* Task to carry out
Scan the records below. Copy every line in which the word "yellow" appears.

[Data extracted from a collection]
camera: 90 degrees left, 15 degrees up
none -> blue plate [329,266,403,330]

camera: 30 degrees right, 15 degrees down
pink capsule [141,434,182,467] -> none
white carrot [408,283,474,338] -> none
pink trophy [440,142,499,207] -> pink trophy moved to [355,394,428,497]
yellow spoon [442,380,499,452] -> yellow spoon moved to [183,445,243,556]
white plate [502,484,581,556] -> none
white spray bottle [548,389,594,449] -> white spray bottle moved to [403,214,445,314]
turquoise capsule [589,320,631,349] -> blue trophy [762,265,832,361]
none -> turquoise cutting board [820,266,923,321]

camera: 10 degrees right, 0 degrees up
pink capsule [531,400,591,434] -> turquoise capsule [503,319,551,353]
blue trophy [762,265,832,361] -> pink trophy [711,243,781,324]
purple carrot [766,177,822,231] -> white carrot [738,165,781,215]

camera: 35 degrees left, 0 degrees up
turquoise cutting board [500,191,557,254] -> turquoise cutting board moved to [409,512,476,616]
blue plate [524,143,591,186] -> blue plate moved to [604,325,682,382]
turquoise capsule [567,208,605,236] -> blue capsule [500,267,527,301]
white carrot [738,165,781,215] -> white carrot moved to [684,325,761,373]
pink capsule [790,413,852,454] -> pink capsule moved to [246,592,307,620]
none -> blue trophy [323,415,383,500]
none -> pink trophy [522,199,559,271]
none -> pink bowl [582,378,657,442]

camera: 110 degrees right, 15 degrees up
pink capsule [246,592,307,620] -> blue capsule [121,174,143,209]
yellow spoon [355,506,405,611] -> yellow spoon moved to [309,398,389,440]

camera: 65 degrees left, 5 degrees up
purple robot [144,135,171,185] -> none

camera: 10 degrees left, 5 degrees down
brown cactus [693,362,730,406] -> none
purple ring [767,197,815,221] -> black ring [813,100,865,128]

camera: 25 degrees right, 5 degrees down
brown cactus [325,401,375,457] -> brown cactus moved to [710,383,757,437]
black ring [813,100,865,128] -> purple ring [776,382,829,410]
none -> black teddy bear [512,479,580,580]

* Expected answer
yellow spoon [442,380,499,452] -> yellow spoon moved to [183,445,243,556]
yellow spoon [355,506,405,611] -> yellow spoon moved to [309,398,389,440]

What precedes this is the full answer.